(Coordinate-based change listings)

▼

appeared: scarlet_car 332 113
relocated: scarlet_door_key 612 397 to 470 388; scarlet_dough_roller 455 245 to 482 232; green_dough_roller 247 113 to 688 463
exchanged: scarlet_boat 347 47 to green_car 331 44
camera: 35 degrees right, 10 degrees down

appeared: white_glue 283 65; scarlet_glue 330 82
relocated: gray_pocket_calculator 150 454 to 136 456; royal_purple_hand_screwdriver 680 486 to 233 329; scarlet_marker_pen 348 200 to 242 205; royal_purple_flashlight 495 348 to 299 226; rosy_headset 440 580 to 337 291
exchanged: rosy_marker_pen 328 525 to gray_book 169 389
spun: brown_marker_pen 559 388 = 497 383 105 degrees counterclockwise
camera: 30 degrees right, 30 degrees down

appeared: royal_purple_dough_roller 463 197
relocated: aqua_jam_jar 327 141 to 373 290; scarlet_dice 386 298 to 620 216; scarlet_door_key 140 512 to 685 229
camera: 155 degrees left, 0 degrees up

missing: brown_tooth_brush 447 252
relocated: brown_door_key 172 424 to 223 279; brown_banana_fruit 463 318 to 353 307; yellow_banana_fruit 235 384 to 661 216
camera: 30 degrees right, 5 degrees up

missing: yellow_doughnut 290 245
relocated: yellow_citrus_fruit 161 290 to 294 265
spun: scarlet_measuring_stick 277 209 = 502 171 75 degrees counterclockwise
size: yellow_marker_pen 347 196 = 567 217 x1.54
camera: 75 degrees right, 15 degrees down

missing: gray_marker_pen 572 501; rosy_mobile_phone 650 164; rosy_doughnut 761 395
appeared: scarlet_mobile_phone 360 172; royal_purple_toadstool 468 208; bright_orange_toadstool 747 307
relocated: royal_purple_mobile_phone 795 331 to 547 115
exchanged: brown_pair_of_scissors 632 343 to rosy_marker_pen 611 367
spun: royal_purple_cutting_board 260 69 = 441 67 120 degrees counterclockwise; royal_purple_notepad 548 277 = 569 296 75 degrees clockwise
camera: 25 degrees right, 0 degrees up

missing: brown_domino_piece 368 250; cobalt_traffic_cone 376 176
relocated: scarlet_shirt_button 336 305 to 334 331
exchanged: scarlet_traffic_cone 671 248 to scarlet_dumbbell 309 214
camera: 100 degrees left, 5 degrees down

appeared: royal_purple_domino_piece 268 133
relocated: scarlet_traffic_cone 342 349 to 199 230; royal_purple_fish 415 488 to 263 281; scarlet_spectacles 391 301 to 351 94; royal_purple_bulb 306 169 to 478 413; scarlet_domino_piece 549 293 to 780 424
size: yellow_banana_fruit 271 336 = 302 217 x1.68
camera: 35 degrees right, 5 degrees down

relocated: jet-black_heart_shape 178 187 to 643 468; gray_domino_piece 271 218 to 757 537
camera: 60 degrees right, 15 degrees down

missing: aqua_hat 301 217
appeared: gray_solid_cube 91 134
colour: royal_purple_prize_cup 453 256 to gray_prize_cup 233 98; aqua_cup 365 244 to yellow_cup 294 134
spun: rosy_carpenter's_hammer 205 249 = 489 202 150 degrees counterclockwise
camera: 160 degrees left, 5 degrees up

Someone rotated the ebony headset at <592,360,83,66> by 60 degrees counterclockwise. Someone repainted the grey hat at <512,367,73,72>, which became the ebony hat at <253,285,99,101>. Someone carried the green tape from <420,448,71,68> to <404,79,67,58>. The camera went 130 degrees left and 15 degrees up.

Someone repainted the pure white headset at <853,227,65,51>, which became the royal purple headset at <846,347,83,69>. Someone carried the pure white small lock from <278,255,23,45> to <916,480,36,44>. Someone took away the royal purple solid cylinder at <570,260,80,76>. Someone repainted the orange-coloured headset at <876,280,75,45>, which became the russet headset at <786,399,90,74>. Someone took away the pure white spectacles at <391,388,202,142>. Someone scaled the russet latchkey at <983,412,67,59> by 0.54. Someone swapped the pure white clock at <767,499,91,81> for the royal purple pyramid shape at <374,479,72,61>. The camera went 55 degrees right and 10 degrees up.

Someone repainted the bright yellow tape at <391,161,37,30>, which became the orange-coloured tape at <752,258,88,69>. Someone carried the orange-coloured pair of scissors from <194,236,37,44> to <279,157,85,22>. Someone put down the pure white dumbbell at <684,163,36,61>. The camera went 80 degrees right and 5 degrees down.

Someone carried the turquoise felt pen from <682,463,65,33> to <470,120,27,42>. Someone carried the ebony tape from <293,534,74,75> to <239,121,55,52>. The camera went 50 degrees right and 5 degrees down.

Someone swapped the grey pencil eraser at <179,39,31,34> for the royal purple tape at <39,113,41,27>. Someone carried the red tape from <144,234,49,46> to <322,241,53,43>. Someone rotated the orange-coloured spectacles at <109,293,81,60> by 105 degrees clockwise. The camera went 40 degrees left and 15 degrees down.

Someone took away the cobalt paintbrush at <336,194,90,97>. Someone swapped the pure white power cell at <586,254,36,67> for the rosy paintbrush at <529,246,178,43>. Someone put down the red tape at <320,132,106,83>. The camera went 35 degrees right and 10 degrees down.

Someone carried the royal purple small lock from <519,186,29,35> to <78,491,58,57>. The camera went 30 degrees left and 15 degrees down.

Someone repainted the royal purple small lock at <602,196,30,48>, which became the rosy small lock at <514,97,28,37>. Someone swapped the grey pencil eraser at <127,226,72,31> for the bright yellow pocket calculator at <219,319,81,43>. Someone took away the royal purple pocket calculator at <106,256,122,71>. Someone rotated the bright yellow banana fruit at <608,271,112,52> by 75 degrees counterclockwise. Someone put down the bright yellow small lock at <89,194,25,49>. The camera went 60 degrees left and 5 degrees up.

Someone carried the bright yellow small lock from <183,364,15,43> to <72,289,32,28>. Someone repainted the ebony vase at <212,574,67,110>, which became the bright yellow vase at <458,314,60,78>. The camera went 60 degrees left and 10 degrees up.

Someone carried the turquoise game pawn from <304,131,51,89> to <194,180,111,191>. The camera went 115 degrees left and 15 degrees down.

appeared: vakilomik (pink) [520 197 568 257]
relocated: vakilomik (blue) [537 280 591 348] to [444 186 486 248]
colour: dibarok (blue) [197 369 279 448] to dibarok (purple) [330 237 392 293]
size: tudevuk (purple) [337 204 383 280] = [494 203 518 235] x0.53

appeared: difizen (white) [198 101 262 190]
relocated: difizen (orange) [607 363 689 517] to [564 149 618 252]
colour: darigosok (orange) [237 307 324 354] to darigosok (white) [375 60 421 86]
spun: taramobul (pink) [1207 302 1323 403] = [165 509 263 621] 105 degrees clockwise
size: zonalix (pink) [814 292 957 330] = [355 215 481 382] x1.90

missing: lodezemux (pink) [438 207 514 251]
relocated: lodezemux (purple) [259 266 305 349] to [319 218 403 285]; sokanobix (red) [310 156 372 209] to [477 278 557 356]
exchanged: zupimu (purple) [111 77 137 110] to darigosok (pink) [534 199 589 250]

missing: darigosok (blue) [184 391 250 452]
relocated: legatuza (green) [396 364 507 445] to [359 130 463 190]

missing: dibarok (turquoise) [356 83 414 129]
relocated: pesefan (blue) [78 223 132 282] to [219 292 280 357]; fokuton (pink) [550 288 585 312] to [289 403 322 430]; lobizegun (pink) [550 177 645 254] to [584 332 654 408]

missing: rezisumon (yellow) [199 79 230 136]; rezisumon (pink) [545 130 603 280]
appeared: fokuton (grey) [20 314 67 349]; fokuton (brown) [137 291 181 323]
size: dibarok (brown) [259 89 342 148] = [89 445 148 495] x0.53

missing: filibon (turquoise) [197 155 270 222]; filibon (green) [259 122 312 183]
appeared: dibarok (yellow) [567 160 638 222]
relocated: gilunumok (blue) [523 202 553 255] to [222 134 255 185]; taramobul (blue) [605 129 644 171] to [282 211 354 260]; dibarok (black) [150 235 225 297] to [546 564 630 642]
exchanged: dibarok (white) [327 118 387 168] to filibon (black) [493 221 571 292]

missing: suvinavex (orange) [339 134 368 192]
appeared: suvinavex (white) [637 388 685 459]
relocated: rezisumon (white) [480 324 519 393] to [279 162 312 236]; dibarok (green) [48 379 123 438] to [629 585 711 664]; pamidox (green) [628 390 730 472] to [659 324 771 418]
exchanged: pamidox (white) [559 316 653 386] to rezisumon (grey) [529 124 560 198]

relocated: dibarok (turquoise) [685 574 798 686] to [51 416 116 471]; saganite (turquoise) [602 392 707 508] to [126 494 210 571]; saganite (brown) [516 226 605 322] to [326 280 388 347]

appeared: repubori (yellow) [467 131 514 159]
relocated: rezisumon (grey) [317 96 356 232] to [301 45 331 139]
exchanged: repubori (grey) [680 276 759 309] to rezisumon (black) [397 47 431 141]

▲

**Exercise details**. Print again the lines of the entries above that fall between the line holding "appeared: vakilomik (pink) [520 197 568 257]" and the line holding "colour: dibarok (blue)", inclusive, exactly as they stand.

**Solved exercise**.
appeared: vakilomik (pink) [520 197 568 257]
relocated: vakilomik (blue) [537 280 591 348] to [444 186 486 248]
colour: dibarok (blue) [197 369 279 448] to dibarok (purple) [330 237 392 293]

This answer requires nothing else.